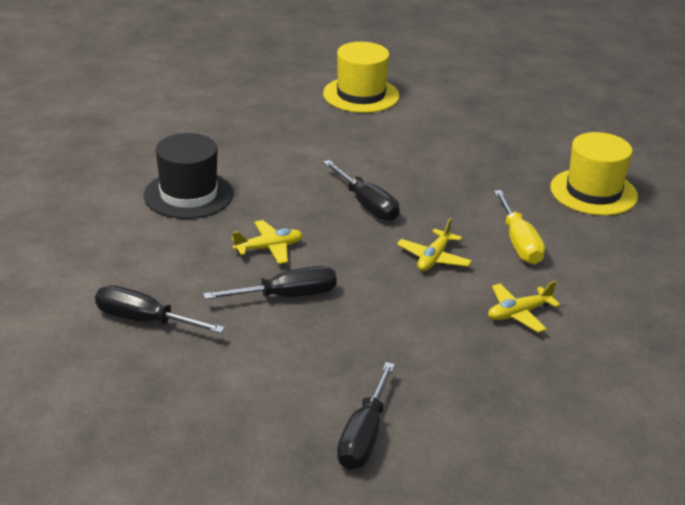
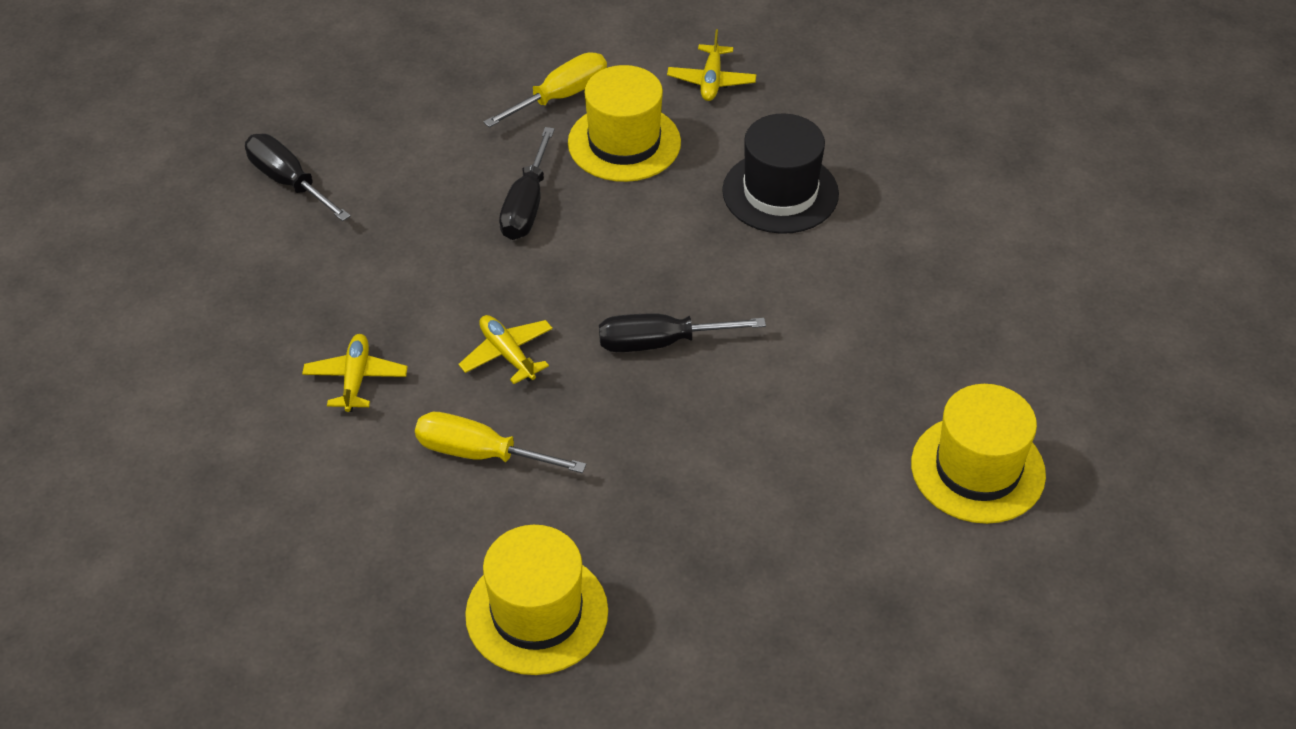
camera: 120 degrees right, 15 degrees up
(144, 320) = (561, 96): black screwdriver -> yellow screwdriver
(181, 272) = (624, 143): none -> yellow hat
(269, 248) = (623, 221): yellow plane -> yellow plane (711, 81)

◆ **Work required**
Exact output of each line above is wanted, without the pictures.

◆ **Result for this task**
camera: 120 degrees right, 15 degrees up
(144, 320) = (561, 96): black screwdriver -> yellow screwdriver
(181, 272) = (624, 143): none -> yellow hat
(269, 248) = (623, 221): yellow plane -> yellow plane (711, 81)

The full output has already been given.